The task: The response has to reproduce all entries exactly while excluding their pictures.

Material shown:
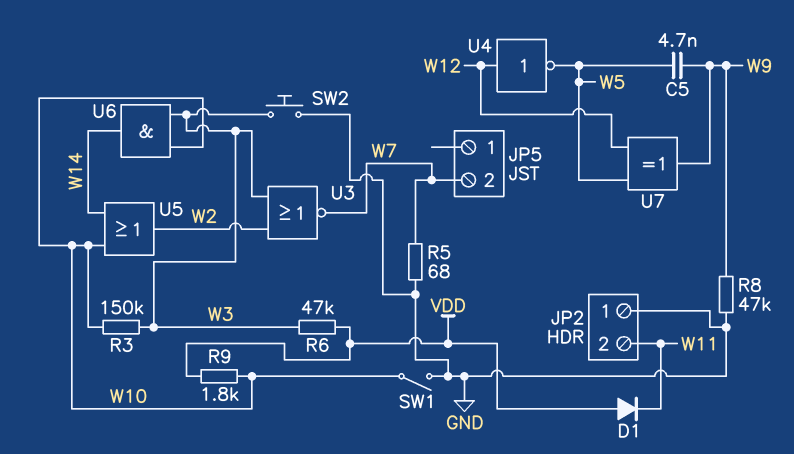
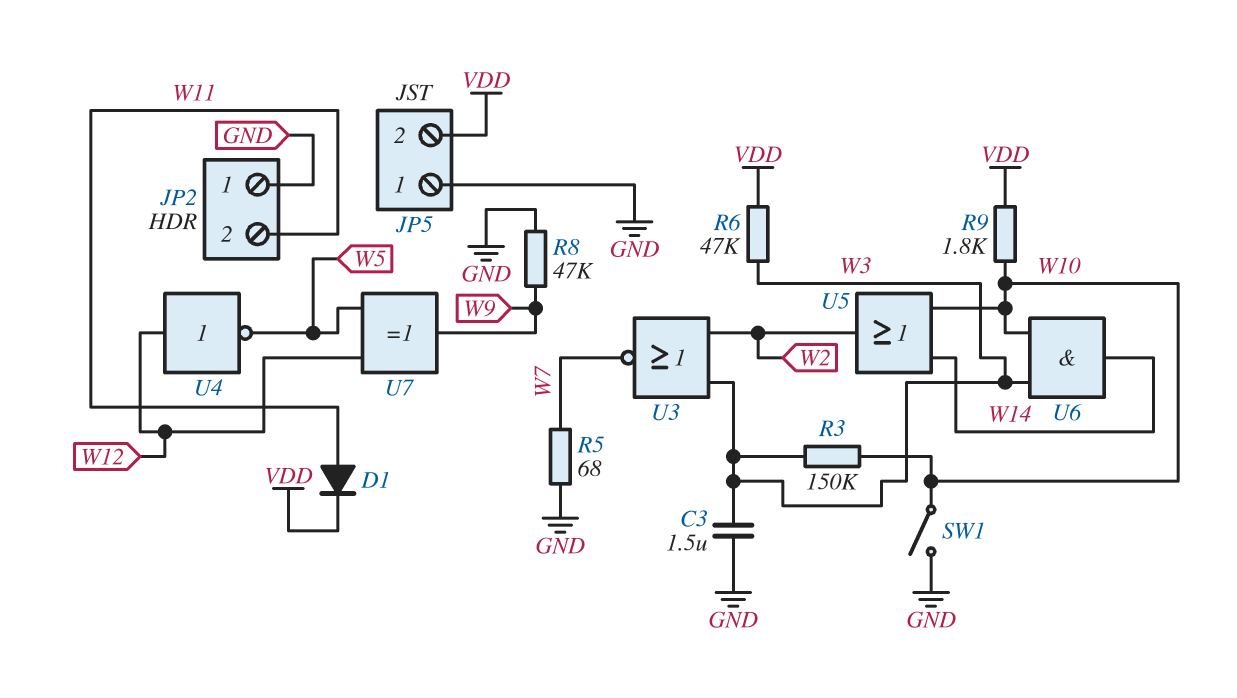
C3: none -> 1.5uF (GND, W3)
C5: 4.7nF (W5, W9) -> none
D1: diode (A VDD, K W11) -> diode (A W11, K VDD)
JP5 pin 1: none -> GND
JP5 pin 2: W7 -> VDD
SW2: button (GND, W3) -> none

Solution to this exercise:
C3: none -> 1.5uF (GND, W3)
C5: 4.7nF (W5, W9) -> none
D1: diode (A VDD, K W11) -> diode (A W11, K VDD)
JP5 pin 1: none -> GND
JP5 pin 2: W7 -> VDD
SW2: button (GND, W3) -> none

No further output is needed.